Lift every line from the entries that includes the word "white".

_Data excerpts_
━━━━━━━━

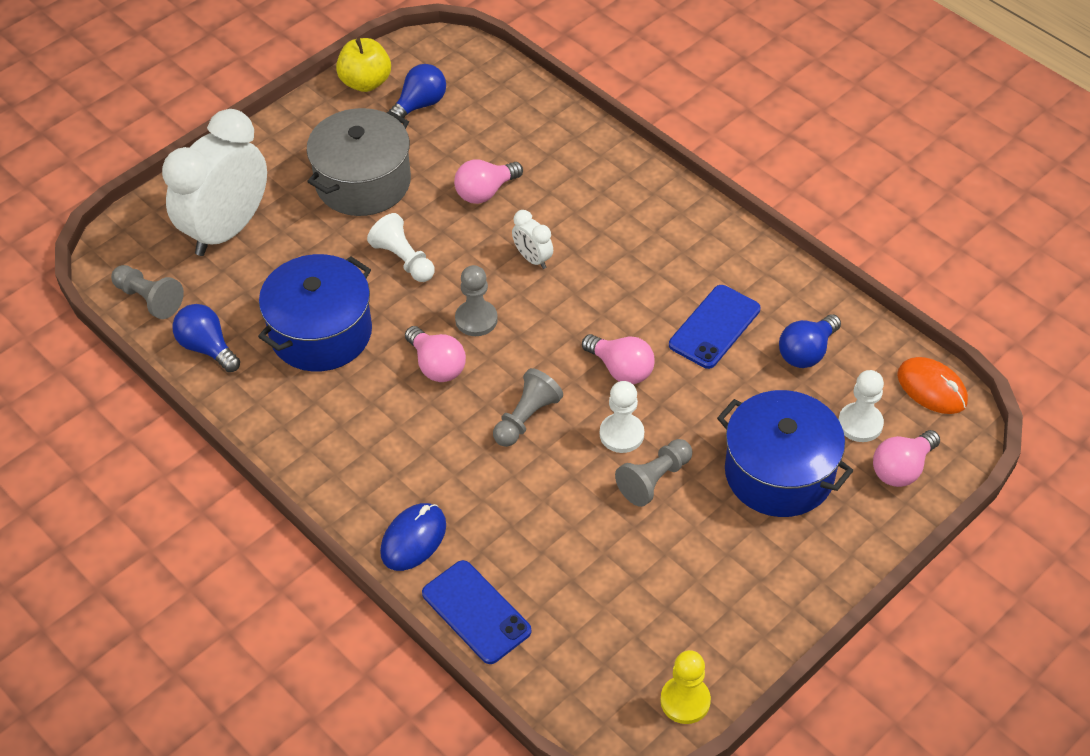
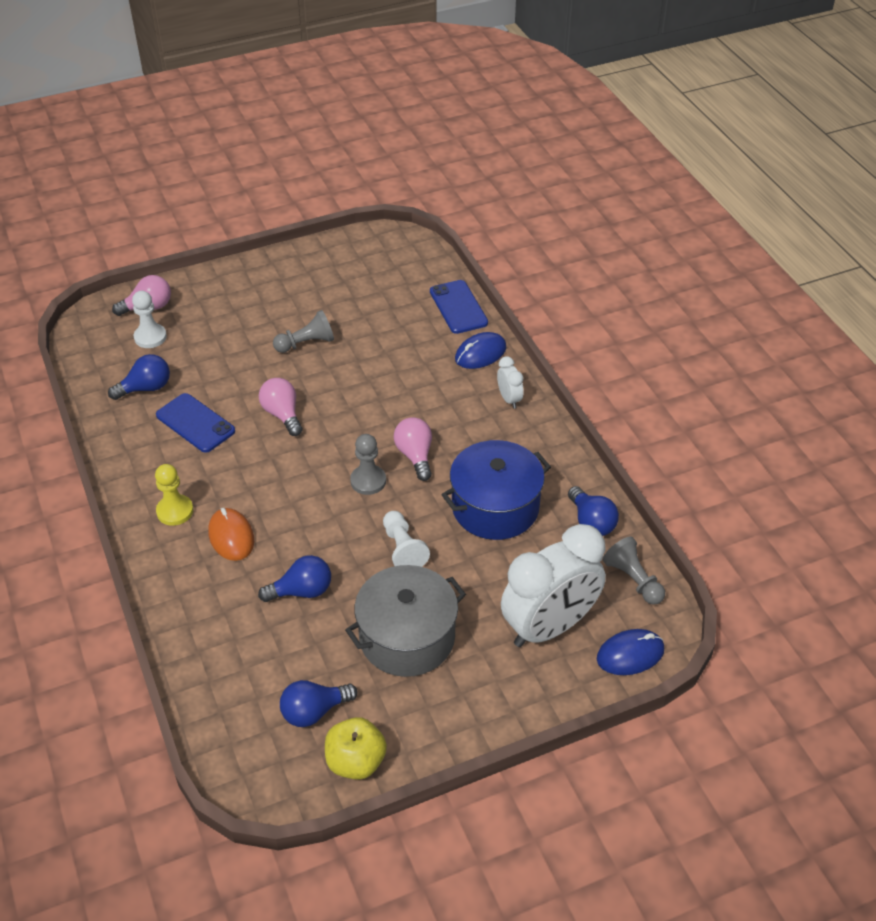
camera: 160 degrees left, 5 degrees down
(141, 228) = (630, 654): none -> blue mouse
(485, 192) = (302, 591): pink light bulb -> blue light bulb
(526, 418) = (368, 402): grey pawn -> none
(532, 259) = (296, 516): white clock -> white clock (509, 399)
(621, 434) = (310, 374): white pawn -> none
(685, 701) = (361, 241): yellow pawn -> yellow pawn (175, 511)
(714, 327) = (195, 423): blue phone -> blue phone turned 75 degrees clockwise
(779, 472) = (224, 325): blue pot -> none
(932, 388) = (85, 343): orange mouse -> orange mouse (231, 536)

━━━━━━━━

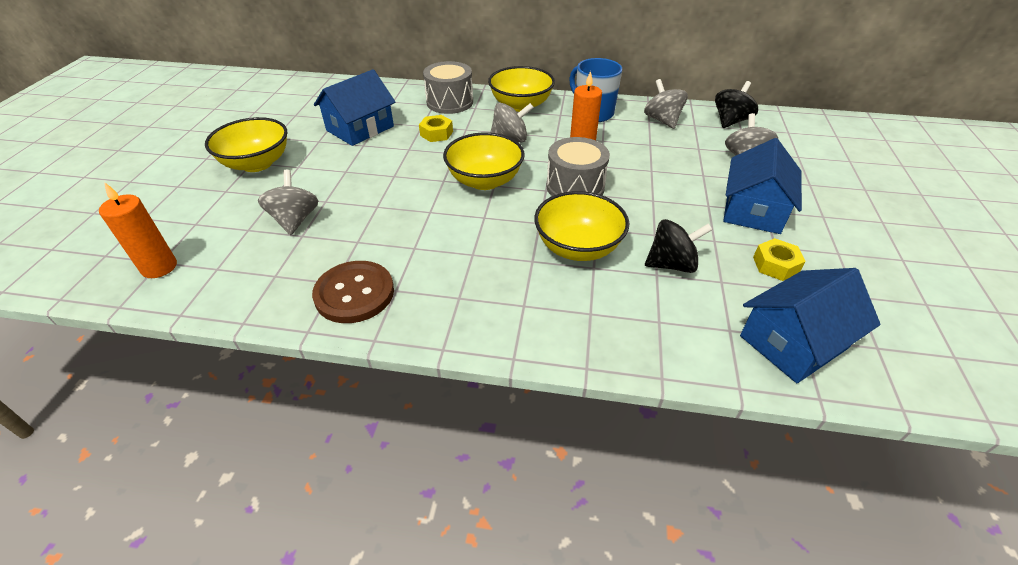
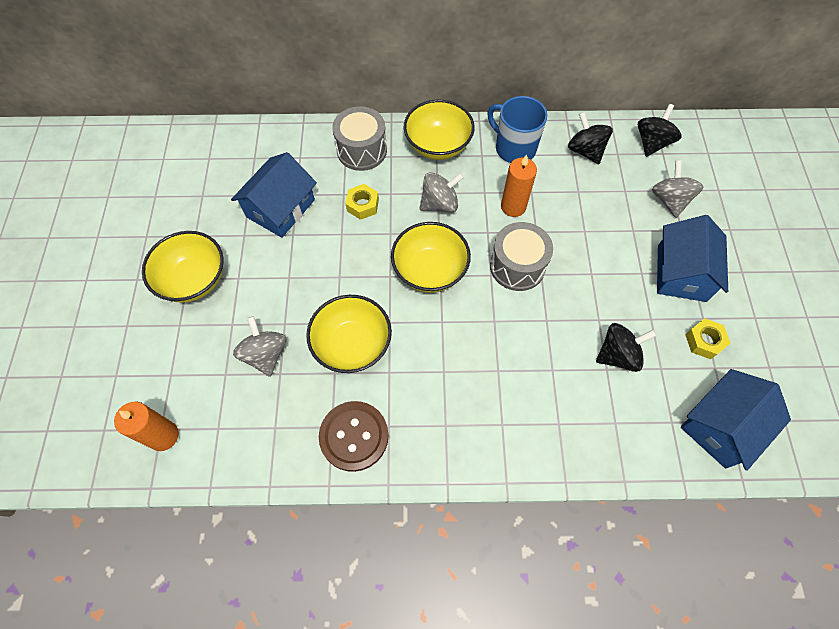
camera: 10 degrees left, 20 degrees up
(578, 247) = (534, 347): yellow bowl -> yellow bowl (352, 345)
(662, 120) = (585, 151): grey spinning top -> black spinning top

━━━━━━━━

_Response to this task_
(532, 259) = (296, 516): white clock -> white clock (509, 399)
(621, 434) = (310, 374): white pawn -> none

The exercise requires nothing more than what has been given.